◆ **Extracted records**
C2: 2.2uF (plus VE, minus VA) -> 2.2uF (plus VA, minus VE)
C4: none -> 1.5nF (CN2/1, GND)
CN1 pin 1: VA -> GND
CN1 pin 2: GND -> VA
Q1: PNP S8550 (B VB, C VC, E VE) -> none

---

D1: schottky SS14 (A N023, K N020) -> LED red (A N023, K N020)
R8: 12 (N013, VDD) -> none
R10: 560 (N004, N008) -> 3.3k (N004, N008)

==

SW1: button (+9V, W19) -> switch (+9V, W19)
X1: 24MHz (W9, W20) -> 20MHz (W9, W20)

◆ **Work instructions**
Within the listing above, the range opens at the line with "D1: schottky SS14" and closes at the line with "R10: 560 (N004, N008) -> 3.3k (N004, N008)". Reproduce exactly the lines of that range, including both ends.

◆ **Answer area**
D1: schottky SS14 (A N023, K N020) -> LED red (A N023, K N020)
R8: 12 (N013, VDD) -> none
R10: 560 (N004, N008) -> 3.3k (N004, N008)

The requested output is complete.